───── Records for processing
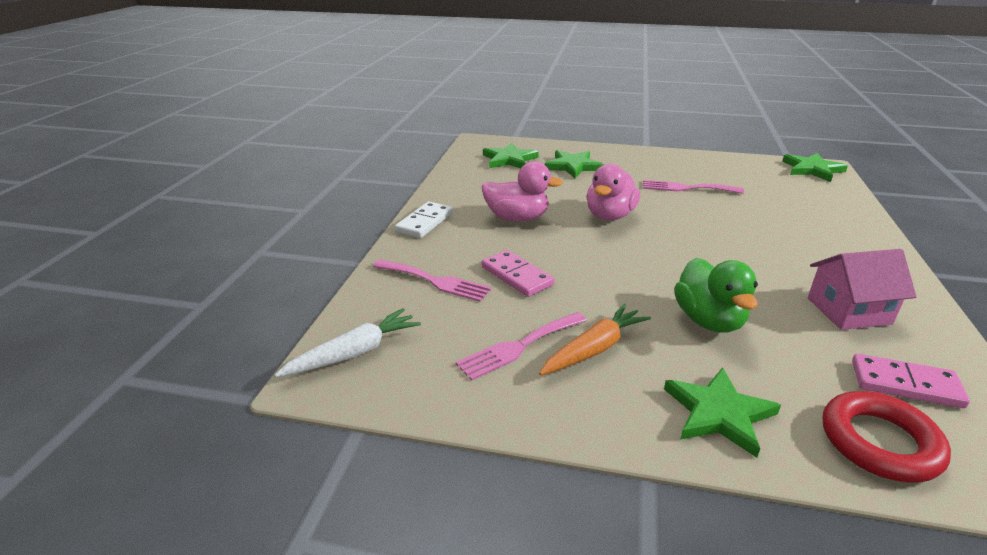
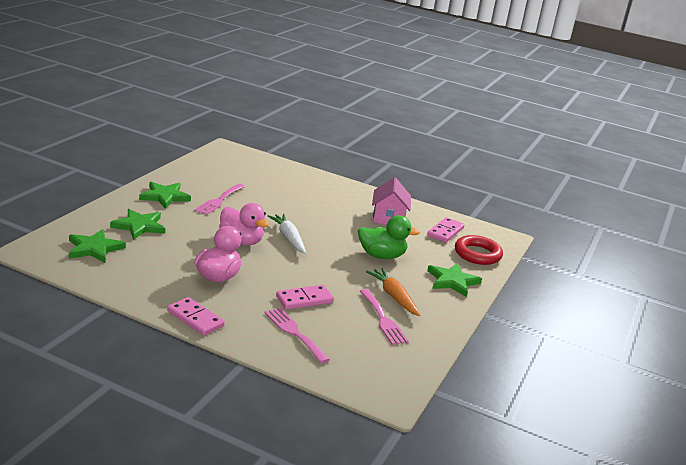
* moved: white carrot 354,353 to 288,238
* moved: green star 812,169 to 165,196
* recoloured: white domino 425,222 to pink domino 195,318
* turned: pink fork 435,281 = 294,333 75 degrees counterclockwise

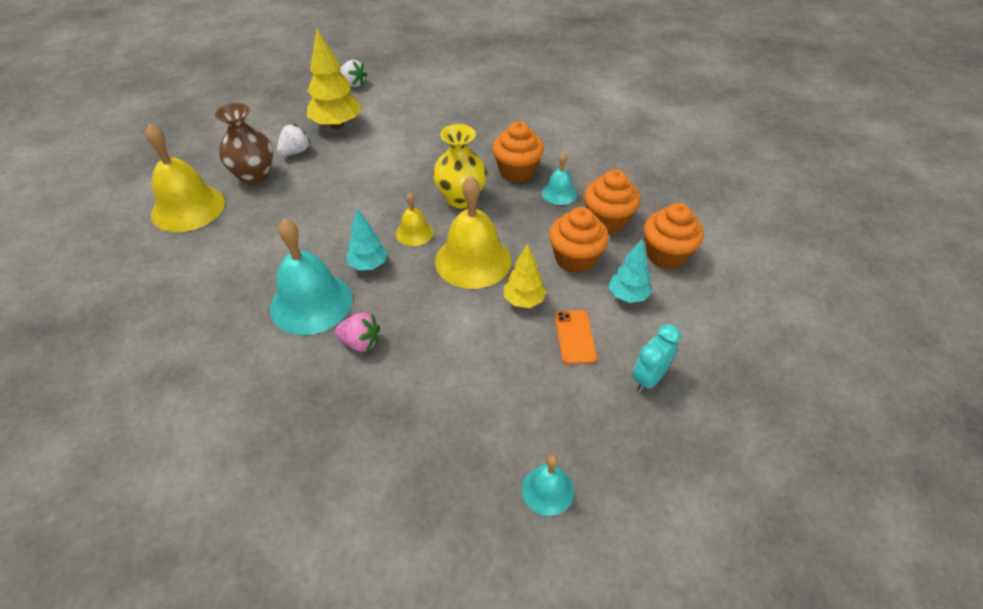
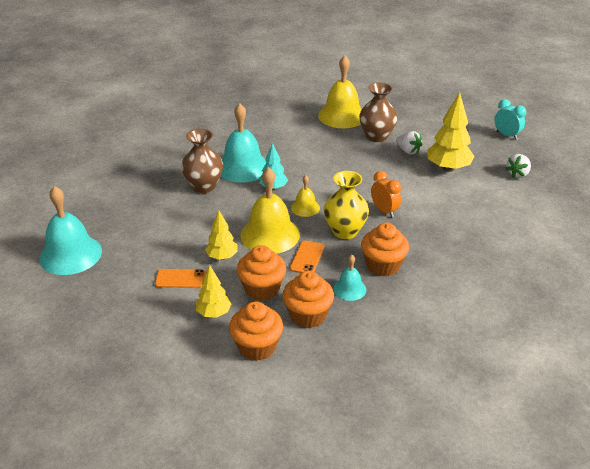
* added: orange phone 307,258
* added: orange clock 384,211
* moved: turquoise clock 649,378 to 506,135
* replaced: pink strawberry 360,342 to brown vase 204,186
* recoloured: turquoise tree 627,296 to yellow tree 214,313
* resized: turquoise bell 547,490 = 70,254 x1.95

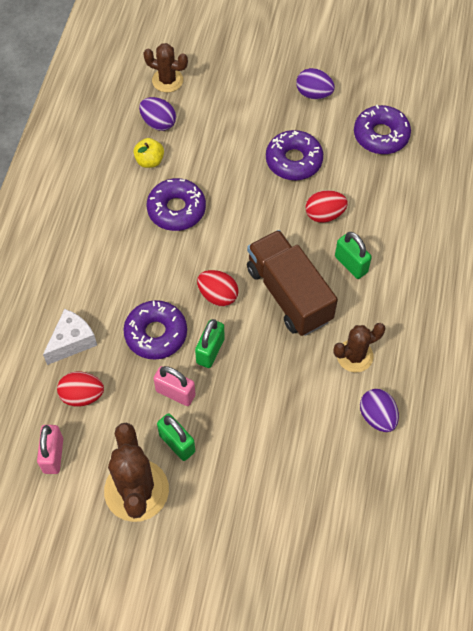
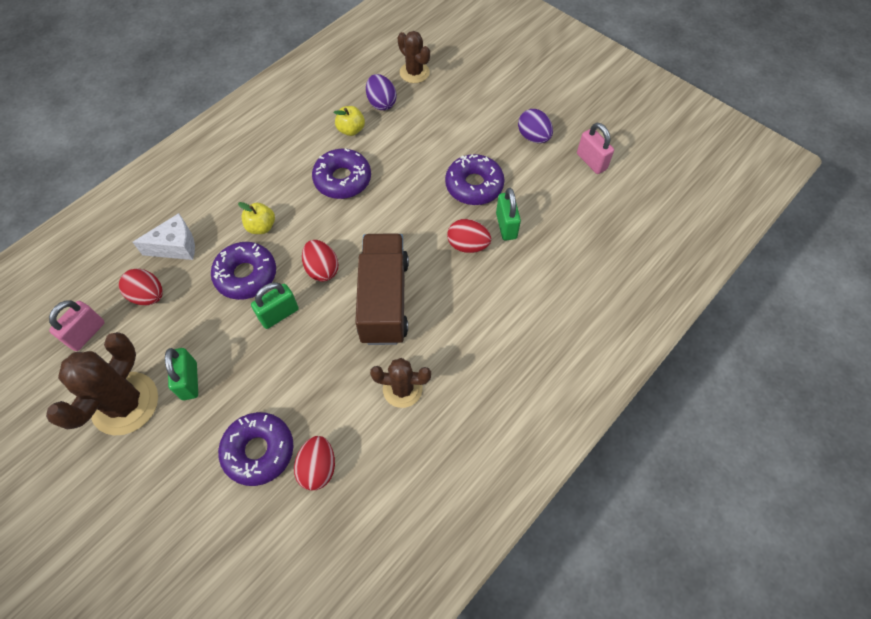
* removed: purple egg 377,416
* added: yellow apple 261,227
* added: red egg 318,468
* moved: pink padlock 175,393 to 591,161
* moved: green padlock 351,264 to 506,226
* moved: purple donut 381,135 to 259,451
──────────
◆ What to do ◆
Please repeat the data above exactly as it appears, pictures excluded.

◆ Task response ◆
* moved: white carrot 354,353 to 288,238
* moved: green star 812,169 to 165,196
* recoloured: white domino 425,222 to pink domino 195,318
* turned: pink fork 435,281 = 294,333 75 degrees counterclockwise

* added: orange phone 307,258
* added: orange clock 384,211
* moved: turquoise clock 649,378 to 506,135
* replaced: pink strawberry 360,342 to brown vase 204,186
* recoloured: turquoise tree 627,296 to yellow tree 214,313
* resized: turquoise bell 547,490 = 70,254 x1.95

* removed: purple egg 377,416
* added: yellow apple 261,227
* added: red egg 318,468
* moved: pink padlock 175,393 to 591,161
* moved: green padlock 351,264 to 506,226
* moved: purple donut 381,135 to 259,451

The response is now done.